• **PROBLEM**
Your response should be an exact reproduction of the data below, beginning at the line containing "P4 pin 2: none -> SIG3" and ending with the final line.

• **SUPPLIED INFORMATION**
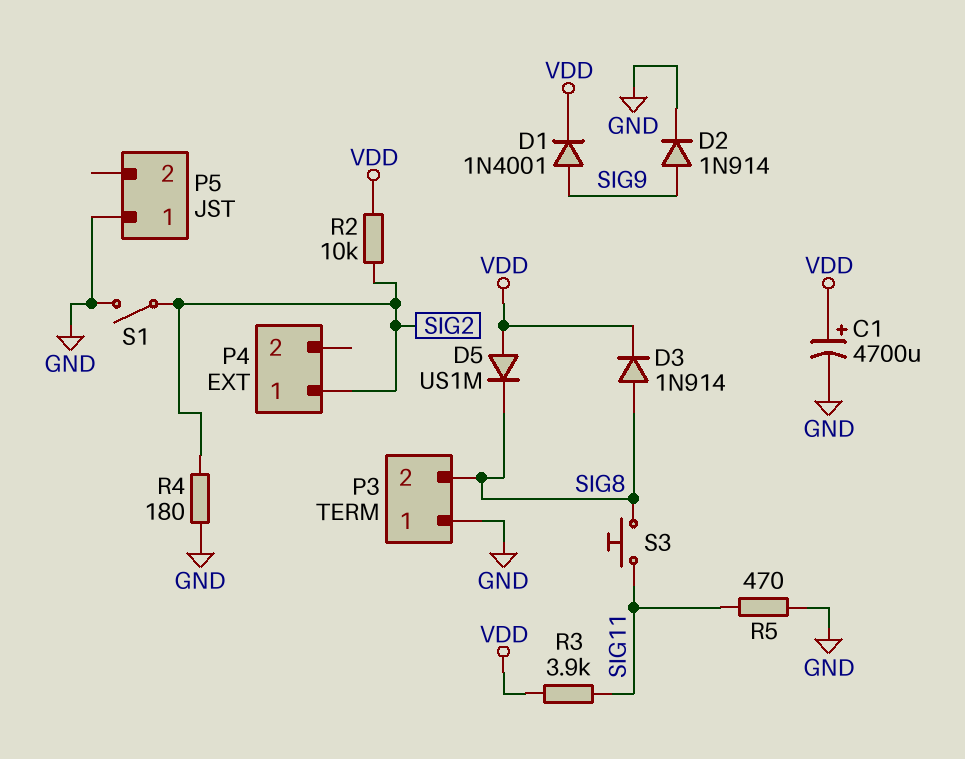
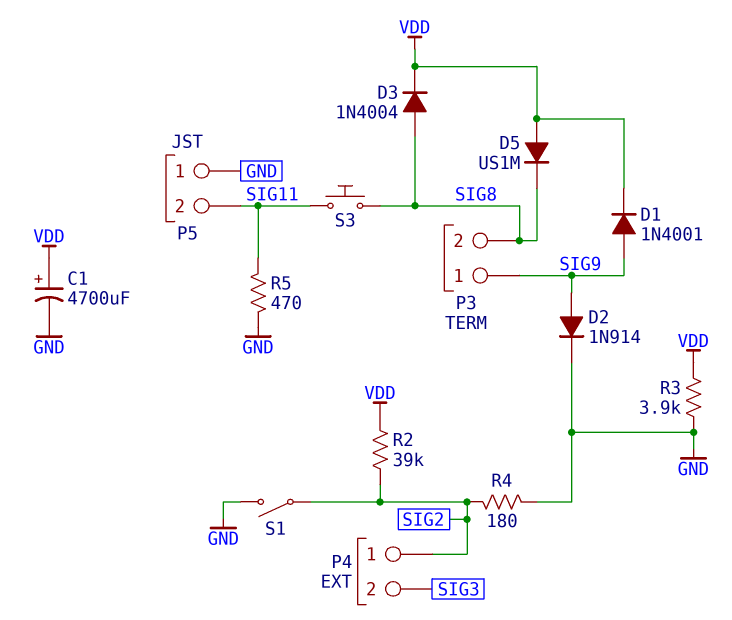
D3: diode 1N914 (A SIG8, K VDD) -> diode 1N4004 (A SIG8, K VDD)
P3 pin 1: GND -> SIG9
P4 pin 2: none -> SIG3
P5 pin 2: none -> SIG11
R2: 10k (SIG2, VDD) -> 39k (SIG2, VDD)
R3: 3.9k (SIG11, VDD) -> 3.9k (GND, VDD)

• **EXERCISE RESULT**
P4 pin 2: none -> SIG3
P5 pin 2: none -> SIG11
R2: 10k (SIG2, VDD) -> 39k (SIG2, VDD)
R3: 3.9k (SIG11, VDD) -> 3.9k (GND, VDD)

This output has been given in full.